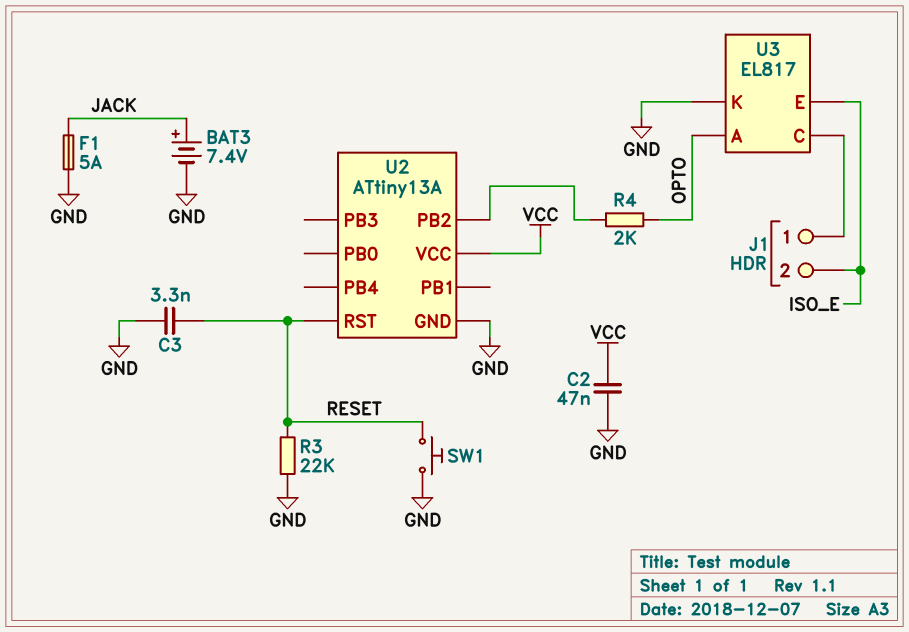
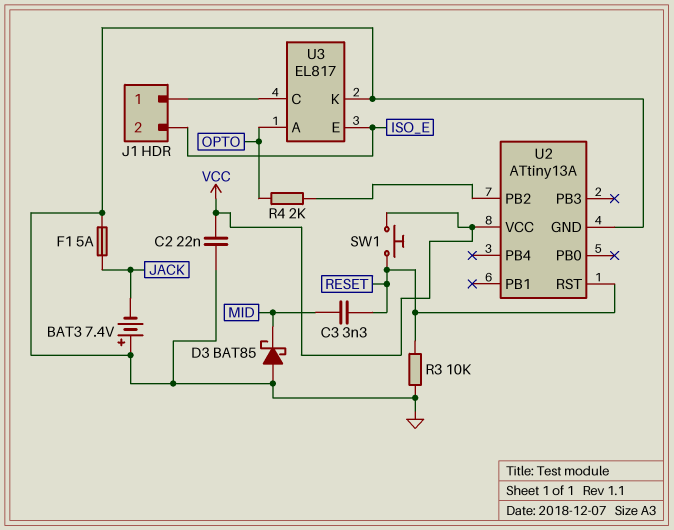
BAT3: 7.4V (plus JACK, minus GND) -> 7.4V (plus GND, minus JACK)
C2: 47nF (GND, VCC) -> 22nF (GND, VCC)
C3: 3.3nF (GND, RESET) -> 3.3nF (MID, RESET)
D3: none -> schottky BAT85 (A GND, K MID)
R3: 22k (GND, RESET) -> 10k (GND, RESET)
SW1: button (GND, RESET) -> button (RESET, VCC)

Instructions for the task
Only the lines from the one that holds "R3: 22k (GND, RESET) -> 10k (GND, RESET)" through the end of the records should appear in the answer, each restated exactly.

Solution for this problem
R3: 22k (GND, RESET) -> 10k (GND, RESET)
SW1: button (GND, RESET) -> button (RESET, VCC)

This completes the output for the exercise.